PROBLEM TO WORK ON: State how many lines of the listing below include the word "none". Give only the number.

WORKING DATA:

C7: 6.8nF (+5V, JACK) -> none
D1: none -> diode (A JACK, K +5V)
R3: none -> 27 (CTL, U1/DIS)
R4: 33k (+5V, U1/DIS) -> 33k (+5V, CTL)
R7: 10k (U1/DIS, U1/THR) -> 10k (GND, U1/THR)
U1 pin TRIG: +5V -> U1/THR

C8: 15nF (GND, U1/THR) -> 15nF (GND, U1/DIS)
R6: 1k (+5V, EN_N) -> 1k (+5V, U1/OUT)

---

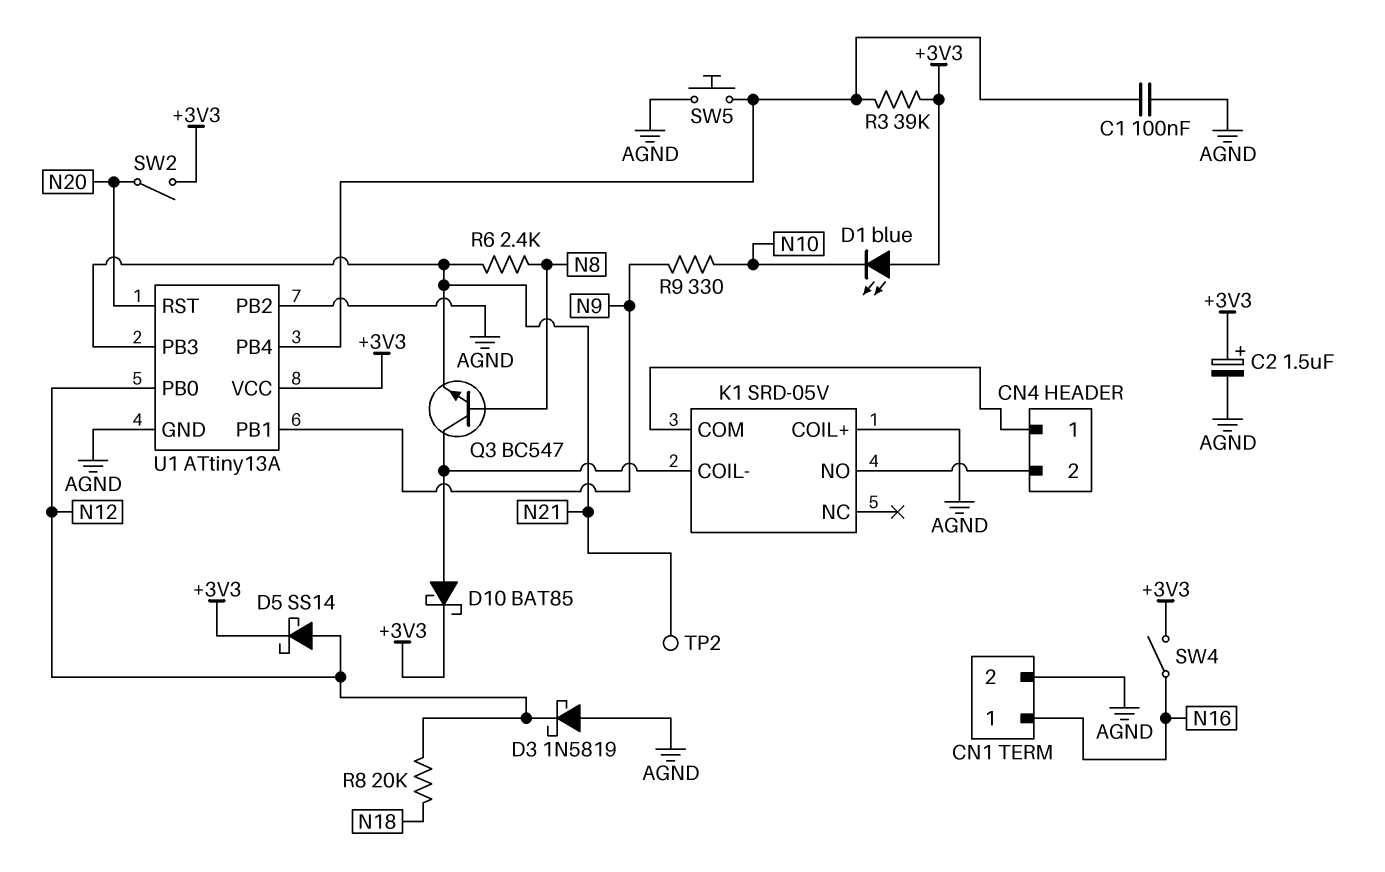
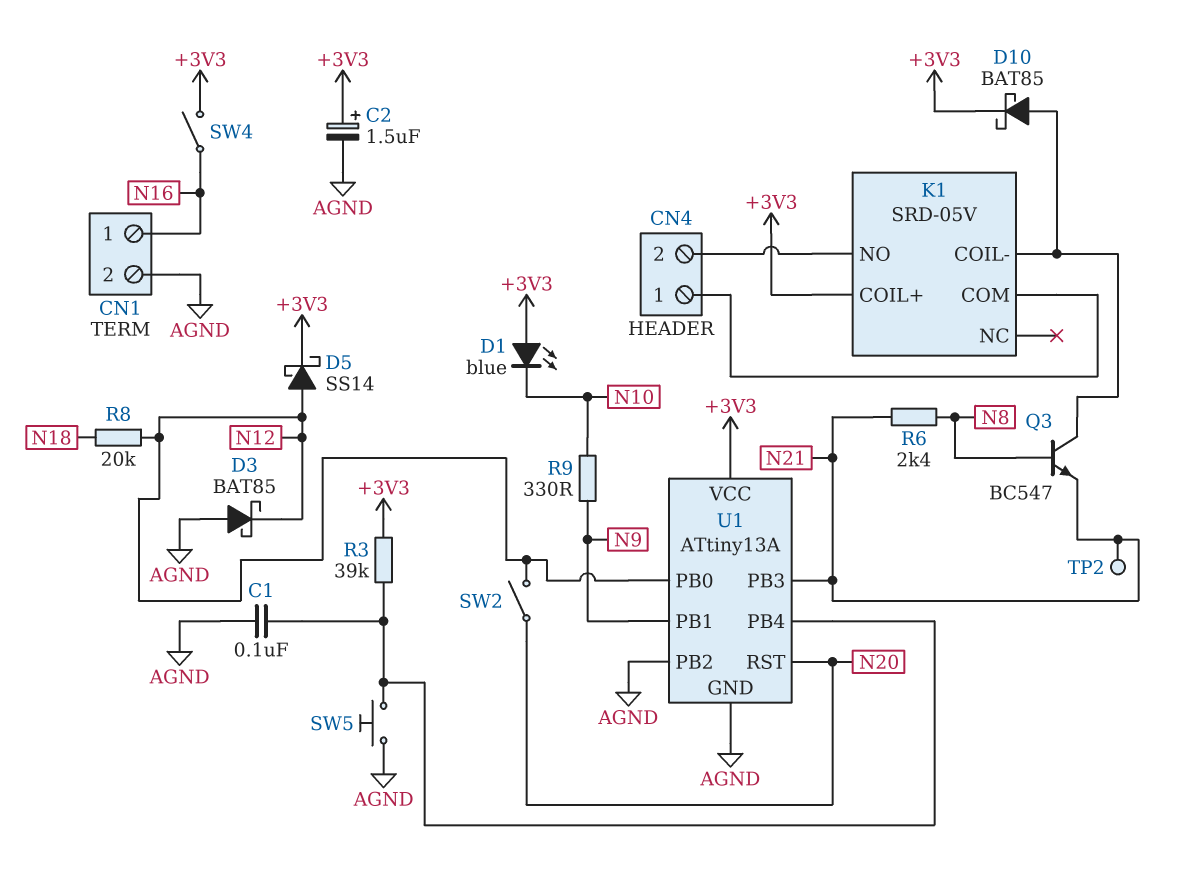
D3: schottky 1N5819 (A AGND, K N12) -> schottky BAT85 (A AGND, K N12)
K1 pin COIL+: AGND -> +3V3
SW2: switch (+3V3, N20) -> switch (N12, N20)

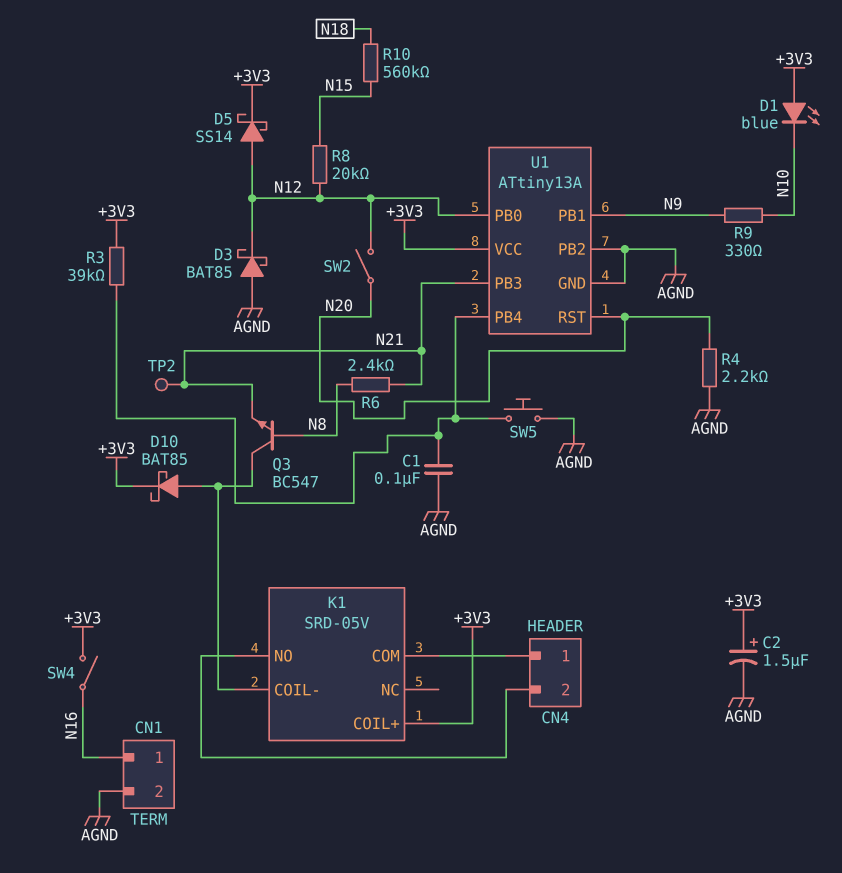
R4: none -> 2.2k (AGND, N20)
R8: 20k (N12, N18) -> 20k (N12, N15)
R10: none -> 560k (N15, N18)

FINAL ANSWER: 5